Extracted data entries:
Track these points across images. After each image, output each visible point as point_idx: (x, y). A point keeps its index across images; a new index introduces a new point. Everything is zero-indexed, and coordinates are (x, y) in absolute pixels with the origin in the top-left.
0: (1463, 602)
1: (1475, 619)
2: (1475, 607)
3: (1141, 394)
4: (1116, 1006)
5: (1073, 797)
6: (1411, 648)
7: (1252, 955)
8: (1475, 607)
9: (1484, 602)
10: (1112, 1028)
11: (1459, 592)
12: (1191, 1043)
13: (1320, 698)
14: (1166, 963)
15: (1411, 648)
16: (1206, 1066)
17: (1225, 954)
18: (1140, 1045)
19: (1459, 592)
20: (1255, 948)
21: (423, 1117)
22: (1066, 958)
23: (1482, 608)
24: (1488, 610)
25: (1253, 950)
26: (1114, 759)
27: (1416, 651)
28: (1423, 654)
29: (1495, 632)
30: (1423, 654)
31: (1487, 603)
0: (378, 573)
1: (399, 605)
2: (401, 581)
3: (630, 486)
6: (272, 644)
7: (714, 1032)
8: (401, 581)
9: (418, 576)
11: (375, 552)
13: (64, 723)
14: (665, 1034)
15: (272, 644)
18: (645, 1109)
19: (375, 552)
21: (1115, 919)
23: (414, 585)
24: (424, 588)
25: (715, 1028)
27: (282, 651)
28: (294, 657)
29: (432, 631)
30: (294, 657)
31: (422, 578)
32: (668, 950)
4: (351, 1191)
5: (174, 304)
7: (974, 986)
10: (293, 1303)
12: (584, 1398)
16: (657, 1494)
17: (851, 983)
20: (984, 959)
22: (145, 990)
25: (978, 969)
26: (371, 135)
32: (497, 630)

Brief
Return each line above that contains the string "visible". Case counts.

Answer in full
Track these points across images. After each image, output each visible point as point_idx: (x, y). A point keeps its index across images; a new index introduces a new point. Everything is zero-indexed, and coordinates are (x, y) in absolute pixels with the origin in the top-left.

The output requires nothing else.